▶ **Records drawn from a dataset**
>>
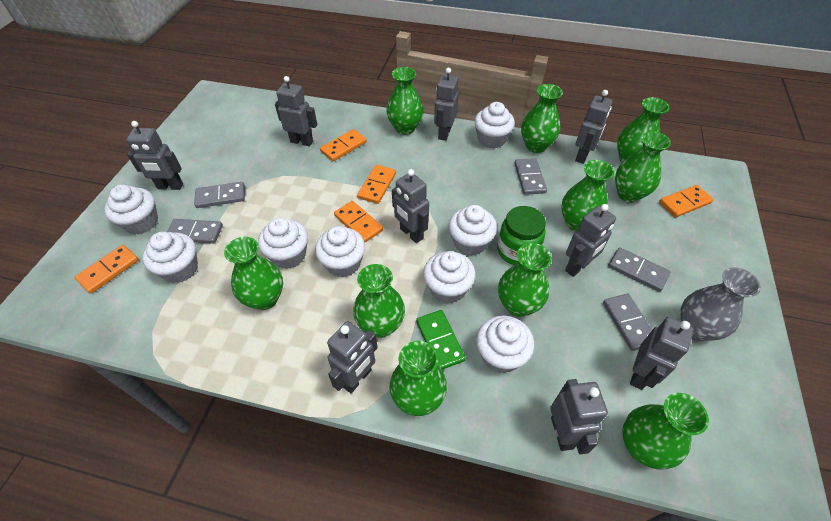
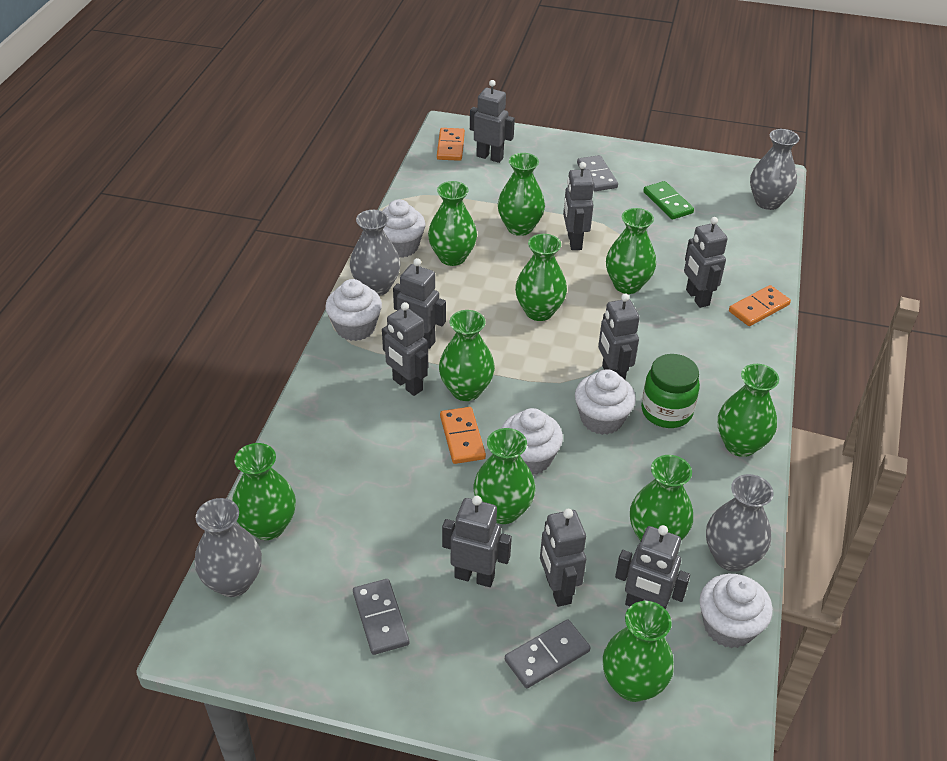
grey domino: 5 -> 3
grey vase: 1 -> 4
orange domino: 5 -> 3
white cupcake: 8 -> 5

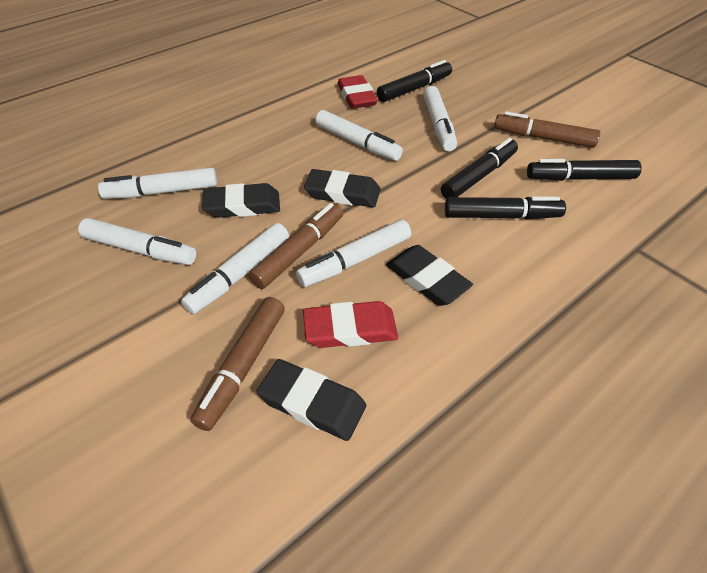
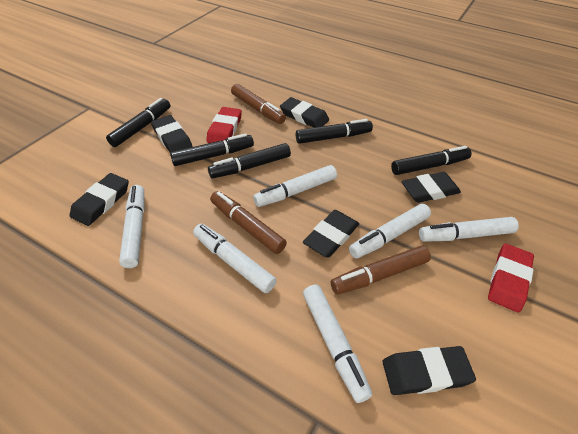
black eraser: 4 -> 6
black marker: 4 -> 5

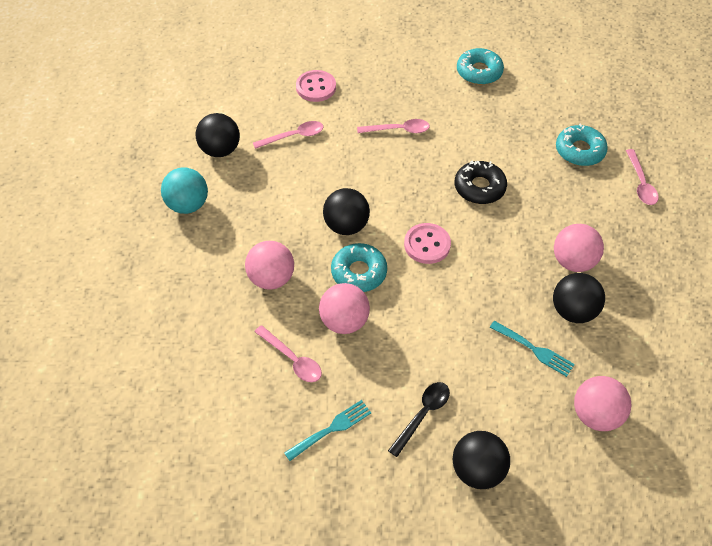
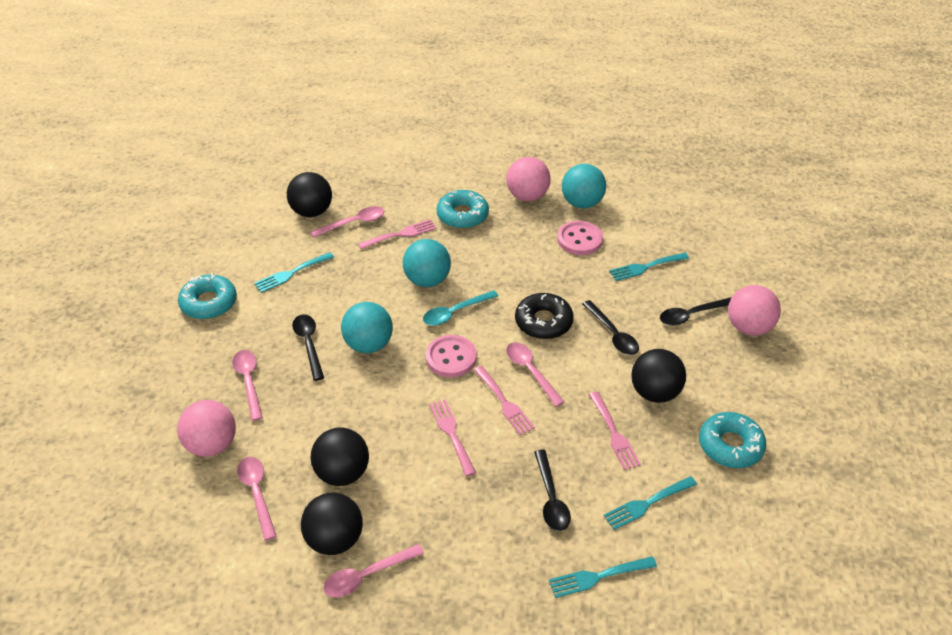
black spoon: 1 -> 4
pink ball: 4 -> 3
pink fork: 0 -> 4
pink spoon: 4 -> 5
turquoise ball: 1 -> 3
turquoise fork: 2 -> 4
turquoise spoon: 0 -> 1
<<
▶ **PROMPT**
Give again exactly the lines from the one holding "orange domino: 5 -> 3" to the final line of the records, both ends included; any pictures stay out.

▶ **RESPONSE TO THIS TASK**
orange domino: 5 -> 3
white cupcake: 8 -> 5

black eraser: 4 -> 6
black marker: 4 -> 5

black spoon: 1 -> 4
pink ball: 4 -> 3
pink fork: 0 -> 4
pink spoon: 4 -> 5
turquoise ball: 1 -> 3
turquoise fork: 2 -> 4
turquoise spoon: 0 -> 1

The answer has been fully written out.